◆ ASSIGNMENT ◆
A word-for-word copy of the records is needed, with every picture left out.

◆ ENTRIES SUPPLIED ◆
***

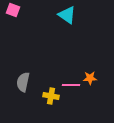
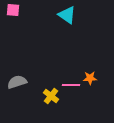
pink square: rotated 16 degrees counterclockwise
gray semicircle: moved 6 px left; rotated 60 degrees clockwise
yellow cross: rotated 28 degrees clockwise
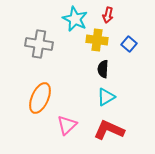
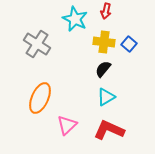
red arrow: moved 2 px left, 4 px up
yellow cross: moved 7 px right, 2 px down
gray cross: moved 2 px left; rotated 24 degrees clockwise
black semicircle: rotated 36 degrees clockwise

***

◆ ANSWER TO THE PROBLEM ◆
pink square: rotated 16 degrees counterclockwise
gray semicircle: moved 6 px left; rotated 60 degrees clockwise
yellow cross: rotated 28 degrees clockwise
red arrow: moved 2 px left, 4 px up
yellow cross: moved 7 px right, 2 px down
gray cross: moved 2 px left; rotated 24 degrees clockwise
black semicircle: rotated 36 degrees clockwise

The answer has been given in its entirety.